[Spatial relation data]

##########

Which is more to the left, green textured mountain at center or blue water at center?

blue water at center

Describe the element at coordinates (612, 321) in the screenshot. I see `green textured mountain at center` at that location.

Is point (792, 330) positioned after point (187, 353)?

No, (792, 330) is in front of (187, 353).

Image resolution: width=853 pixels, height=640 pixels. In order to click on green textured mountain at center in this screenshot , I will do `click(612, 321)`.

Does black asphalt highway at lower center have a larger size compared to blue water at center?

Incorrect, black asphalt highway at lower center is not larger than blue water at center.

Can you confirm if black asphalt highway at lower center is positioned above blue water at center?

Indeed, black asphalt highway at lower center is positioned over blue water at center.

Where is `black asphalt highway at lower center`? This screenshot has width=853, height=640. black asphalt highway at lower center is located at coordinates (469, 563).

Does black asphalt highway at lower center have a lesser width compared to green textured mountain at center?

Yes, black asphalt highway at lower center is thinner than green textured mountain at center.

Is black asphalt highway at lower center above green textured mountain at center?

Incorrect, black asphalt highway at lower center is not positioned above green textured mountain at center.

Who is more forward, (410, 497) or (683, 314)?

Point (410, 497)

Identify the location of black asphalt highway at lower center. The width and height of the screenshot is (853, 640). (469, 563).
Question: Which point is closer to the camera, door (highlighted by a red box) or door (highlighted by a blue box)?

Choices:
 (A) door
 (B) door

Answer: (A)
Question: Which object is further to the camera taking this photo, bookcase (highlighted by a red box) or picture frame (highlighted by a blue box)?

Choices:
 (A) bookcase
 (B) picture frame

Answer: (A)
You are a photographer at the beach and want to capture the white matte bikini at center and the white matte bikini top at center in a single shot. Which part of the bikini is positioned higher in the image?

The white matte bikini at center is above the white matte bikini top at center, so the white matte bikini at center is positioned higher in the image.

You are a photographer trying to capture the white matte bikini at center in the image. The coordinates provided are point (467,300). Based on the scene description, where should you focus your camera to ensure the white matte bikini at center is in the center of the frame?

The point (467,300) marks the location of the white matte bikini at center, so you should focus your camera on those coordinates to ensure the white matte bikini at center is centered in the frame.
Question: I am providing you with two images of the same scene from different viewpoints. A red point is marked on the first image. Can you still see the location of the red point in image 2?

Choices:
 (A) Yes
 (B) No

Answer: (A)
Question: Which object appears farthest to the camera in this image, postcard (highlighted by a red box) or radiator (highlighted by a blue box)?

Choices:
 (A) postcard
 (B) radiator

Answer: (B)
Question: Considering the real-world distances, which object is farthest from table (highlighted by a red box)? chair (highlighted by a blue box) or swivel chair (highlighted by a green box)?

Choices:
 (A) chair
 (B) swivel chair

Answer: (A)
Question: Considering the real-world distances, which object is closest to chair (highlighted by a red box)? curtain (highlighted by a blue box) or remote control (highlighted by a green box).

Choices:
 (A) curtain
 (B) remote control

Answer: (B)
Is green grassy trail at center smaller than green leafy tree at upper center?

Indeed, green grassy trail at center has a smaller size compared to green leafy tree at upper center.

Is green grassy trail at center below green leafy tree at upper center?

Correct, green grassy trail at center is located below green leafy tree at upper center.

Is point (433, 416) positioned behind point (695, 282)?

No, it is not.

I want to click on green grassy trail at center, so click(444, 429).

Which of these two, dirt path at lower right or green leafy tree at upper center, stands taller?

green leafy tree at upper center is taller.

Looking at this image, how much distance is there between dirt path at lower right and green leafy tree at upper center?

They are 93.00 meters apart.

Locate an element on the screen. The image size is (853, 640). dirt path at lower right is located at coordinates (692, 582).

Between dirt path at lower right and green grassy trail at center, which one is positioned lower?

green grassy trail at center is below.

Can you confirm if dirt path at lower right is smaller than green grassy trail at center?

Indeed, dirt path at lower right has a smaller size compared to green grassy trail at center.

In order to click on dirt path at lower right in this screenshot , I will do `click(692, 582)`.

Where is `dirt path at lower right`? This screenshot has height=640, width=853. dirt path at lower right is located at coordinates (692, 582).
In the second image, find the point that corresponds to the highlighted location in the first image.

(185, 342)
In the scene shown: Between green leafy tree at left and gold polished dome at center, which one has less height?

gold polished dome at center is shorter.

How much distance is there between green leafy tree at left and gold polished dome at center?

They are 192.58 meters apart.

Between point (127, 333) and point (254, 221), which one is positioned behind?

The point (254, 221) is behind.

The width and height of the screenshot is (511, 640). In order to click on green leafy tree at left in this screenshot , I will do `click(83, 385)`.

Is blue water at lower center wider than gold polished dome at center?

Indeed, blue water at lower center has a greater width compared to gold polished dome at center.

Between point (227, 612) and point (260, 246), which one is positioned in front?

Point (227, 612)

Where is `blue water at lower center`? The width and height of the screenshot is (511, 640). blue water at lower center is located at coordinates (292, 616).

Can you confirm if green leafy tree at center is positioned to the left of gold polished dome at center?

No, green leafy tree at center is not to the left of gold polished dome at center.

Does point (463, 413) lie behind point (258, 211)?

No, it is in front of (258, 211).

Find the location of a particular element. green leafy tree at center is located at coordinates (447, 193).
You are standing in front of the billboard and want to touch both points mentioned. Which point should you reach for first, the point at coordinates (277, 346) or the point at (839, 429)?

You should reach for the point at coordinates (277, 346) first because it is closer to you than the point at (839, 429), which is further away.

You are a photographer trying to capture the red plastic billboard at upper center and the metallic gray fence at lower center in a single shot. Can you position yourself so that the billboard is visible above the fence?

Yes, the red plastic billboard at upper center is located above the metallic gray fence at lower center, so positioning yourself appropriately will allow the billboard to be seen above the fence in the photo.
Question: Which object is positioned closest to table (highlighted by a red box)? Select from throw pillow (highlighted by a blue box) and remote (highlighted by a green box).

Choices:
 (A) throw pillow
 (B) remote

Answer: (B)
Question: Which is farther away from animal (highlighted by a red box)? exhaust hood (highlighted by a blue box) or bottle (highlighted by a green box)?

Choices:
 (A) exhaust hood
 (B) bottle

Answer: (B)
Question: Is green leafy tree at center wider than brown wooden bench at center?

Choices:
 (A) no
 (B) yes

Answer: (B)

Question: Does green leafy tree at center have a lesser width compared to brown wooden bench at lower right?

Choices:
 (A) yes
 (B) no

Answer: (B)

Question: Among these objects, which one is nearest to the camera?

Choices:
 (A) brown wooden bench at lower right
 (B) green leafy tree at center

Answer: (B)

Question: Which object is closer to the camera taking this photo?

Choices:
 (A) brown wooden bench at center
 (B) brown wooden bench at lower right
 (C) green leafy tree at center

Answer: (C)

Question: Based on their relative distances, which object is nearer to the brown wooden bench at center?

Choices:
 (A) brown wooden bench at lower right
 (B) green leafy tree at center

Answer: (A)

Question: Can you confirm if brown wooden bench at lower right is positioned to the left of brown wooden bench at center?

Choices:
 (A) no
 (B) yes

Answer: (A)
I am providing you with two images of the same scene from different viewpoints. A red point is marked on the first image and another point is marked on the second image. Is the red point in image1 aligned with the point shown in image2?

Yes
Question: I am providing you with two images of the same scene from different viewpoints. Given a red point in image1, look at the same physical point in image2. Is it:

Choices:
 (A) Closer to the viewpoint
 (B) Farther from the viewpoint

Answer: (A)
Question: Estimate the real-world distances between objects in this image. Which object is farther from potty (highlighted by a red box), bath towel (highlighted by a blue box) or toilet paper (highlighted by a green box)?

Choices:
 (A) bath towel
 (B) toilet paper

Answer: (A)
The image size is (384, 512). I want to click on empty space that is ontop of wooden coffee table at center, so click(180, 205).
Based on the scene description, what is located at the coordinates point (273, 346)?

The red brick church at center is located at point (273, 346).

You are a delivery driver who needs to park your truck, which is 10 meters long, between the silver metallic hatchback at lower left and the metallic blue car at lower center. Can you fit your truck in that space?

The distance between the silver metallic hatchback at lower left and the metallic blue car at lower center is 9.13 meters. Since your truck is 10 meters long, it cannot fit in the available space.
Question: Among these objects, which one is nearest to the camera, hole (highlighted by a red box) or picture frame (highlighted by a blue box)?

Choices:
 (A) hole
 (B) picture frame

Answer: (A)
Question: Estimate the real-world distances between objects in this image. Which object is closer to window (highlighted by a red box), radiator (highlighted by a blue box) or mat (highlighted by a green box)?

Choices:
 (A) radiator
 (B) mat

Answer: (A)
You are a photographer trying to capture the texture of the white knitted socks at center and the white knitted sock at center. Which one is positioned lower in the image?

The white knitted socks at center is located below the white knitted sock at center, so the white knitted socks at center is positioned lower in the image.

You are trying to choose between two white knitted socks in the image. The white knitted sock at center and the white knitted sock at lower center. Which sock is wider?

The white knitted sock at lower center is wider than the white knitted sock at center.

##########

TASK DESCRIPTION: Reproduce the records verbatim, beginning at the line that contains "They are 93.00 meters apart." and stopping after the line that contains "gold polished dome at center is shorter.", with both of those lines included.

OUTPUT FOR THIS EXERCISE:
They are 93.00 meters apart.

Locate an element on the screen. The image size is (853, 640). dirt path at lower right is located at coordinates (692, 582).

Between dirt path at lower right and green grassy trail at center, which one is positioned lower?

green grassy trail at center is below.

Can you confirm if dirt path at lower right is smaller than green grassy trail at center?

Indeed, dirt path at lower right has a smaller size compared to green grassy trail at center.

In order to click on dirt path at lower right in this screenshot , I will do `click(692, 582)`.

Where is `dirt path at lower right`? This screenshot has height=640, width=853. dirt path at lower right is located at coordinates (692, 582).
In the second image, find the point that corresponds to the highlighted location in the first image.

(185, 342)
In the scene shown: Between green leafy tree at left and gold polished dome at center, which one has less height?

gold polished dome at center is shorter.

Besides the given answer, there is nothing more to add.